LISTED ENTRIES:
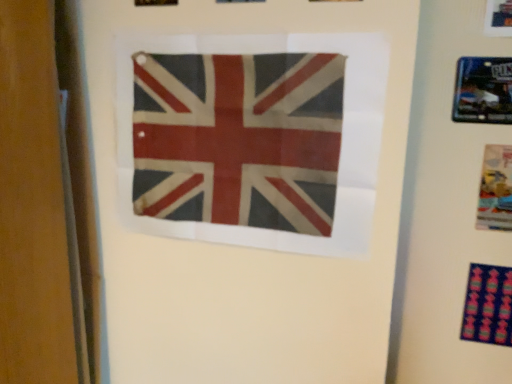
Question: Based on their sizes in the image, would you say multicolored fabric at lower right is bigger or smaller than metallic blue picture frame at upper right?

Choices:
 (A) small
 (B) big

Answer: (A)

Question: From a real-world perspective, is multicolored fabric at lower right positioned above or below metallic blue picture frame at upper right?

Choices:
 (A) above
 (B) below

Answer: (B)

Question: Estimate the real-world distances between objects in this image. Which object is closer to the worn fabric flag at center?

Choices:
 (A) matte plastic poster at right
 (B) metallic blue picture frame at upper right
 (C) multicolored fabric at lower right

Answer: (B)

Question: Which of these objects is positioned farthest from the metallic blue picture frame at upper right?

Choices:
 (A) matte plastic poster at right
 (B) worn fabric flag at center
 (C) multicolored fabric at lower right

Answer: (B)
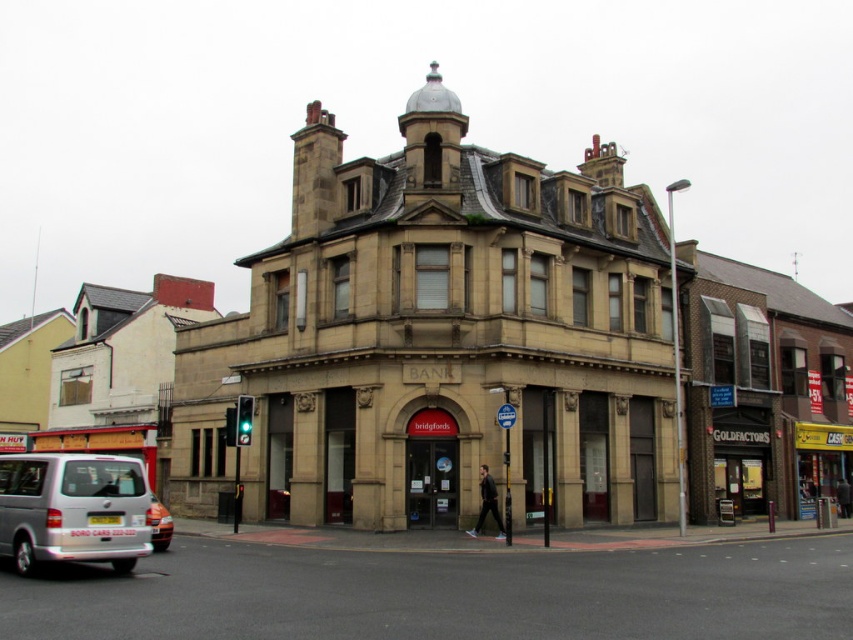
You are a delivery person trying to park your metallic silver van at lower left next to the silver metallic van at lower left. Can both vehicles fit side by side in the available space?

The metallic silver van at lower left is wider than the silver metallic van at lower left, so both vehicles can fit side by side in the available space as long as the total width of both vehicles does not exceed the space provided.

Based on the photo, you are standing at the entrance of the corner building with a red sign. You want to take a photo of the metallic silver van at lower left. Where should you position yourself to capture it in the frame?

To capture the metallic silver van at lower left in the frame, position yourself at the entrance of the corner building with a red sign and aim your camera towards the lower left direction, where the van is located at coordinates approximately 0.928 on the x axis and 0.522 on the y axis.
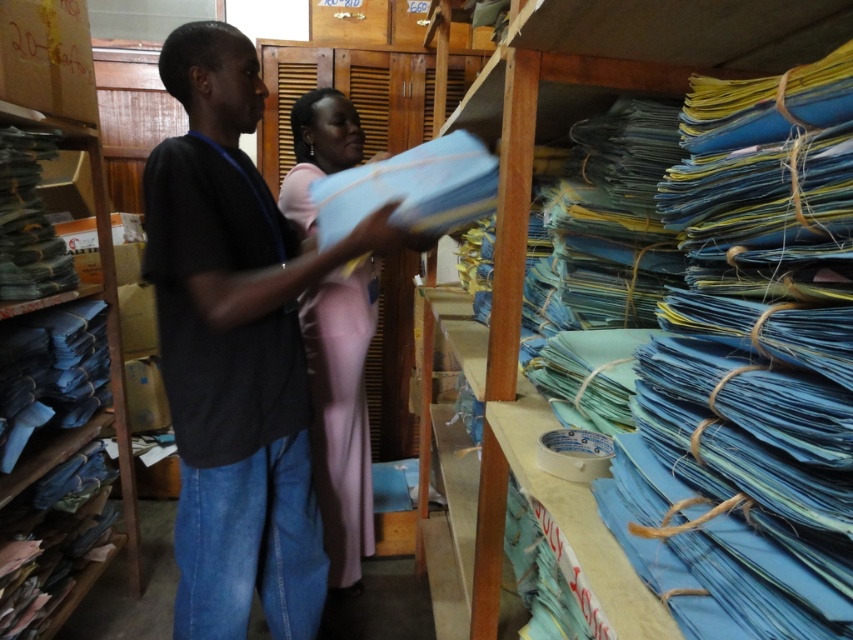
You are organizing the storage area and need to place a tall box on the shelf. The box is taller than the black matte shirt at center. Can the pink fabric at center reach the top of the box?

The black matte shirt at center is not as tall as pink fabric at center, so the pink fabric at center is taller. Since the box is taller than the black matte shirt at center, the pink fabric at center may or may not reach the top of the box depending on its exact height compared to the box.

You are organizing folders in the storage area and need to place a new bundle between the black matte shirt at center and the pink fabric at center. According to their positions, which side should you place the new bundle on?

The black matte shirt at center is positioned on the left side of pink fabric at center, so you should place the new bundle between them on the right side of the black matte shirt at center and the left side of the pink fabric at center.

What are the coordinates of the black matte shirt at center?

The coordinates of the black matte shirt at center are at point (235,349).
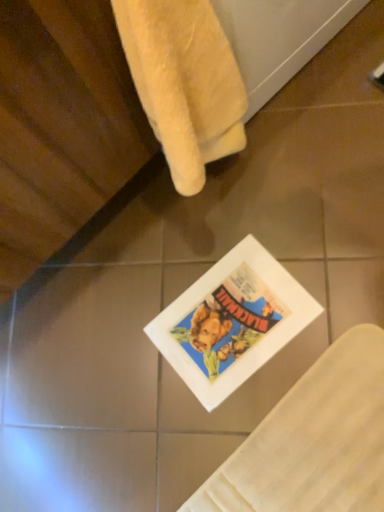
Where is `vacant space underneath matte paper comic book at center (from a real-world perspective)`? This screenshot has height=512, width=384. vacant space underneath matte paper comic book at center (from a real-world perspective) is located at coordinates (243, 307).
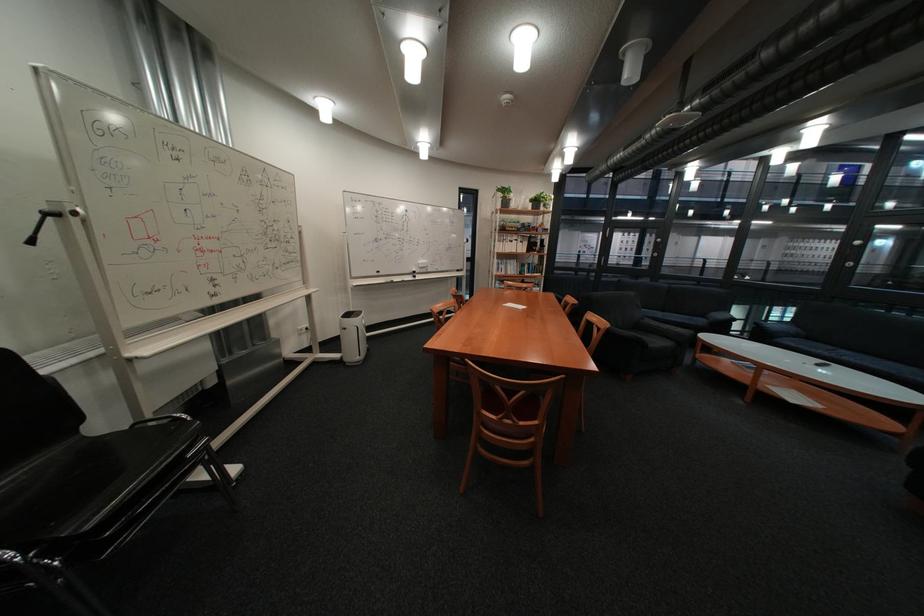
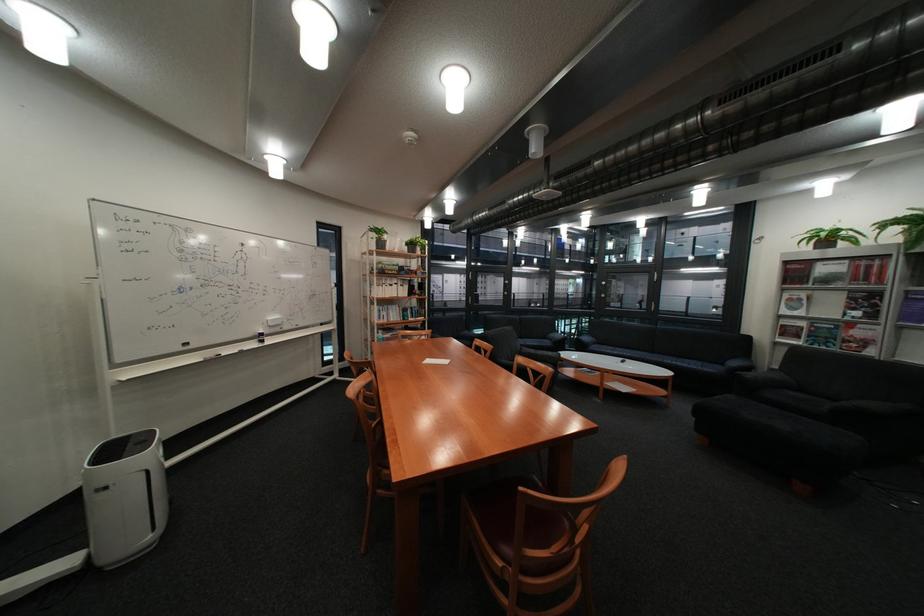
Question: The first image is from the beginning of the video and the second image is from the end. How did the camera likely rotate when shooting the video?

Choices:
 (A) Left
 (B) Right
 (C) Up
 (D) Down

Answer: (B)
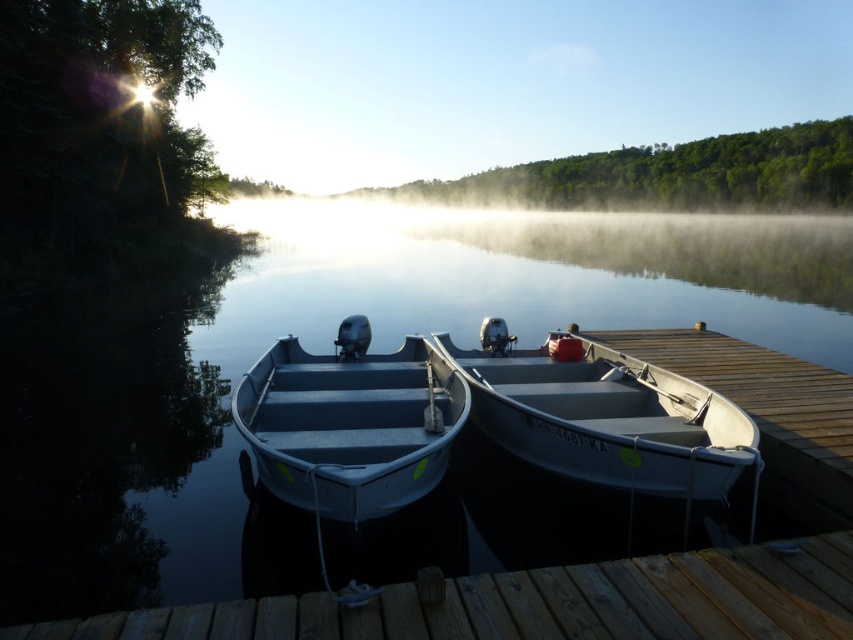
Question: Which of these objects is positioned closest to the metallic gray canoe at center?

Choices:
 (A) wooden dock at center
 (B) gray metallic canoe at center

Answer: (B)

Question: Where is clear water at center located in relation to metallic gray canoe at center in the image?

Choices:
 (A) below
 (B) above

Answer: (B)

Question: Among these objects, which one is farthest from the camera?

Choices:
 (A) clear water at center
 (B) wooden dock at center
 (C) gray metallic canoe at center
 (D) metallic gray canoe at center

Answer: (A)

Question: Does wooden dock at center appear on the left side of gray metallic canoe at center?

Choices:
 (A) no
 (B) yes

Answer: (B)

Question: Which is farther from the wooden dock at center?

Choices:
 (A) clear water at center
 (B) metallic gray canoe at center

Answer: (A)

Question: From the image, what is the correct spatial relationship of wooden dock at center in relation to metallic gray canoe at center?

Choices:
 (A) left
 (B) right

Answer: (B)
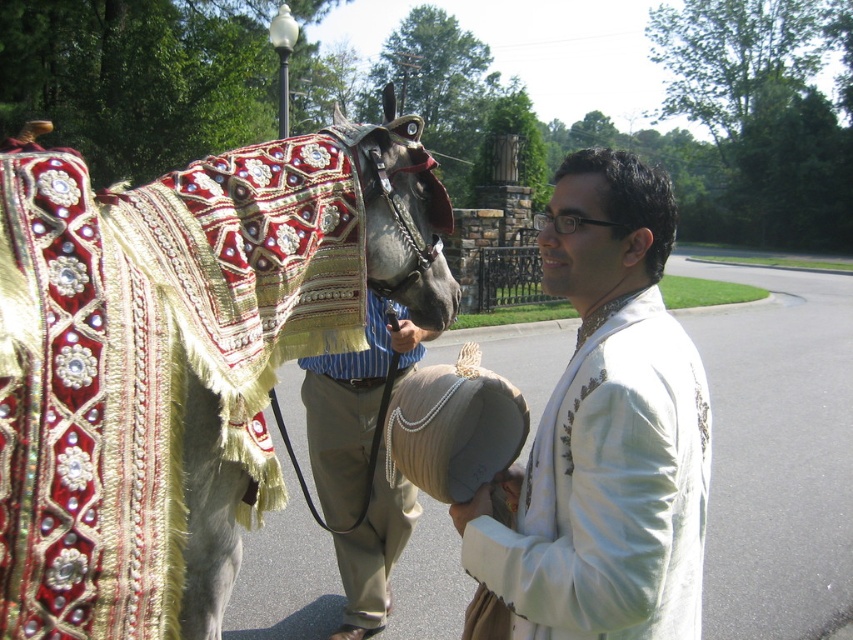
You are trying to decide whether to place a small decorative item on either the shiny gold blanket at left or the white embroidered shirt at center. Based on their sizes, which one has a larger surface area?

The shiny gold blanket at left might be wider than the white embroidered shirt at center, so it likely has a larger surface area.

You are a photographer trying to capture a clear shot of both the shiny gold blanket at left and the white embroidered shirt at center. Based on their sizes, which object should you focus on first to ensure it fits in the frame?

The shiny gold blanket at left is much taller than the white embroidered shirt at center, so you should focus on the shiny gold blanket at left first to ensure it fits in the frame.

SET TASK:
Show each line in the entries above that contains the string "likely", treating uppercase and lowercase letters as different.

RESPONSE TO THE EXERCISE:
Question: The first image is from the beginning of the video and the second image is from the end. How did the camera likely rotate when shooting the video?
The shiny gold blanket at left might be wider than the white embroidered shirt at center, so it likely has a larger surface area.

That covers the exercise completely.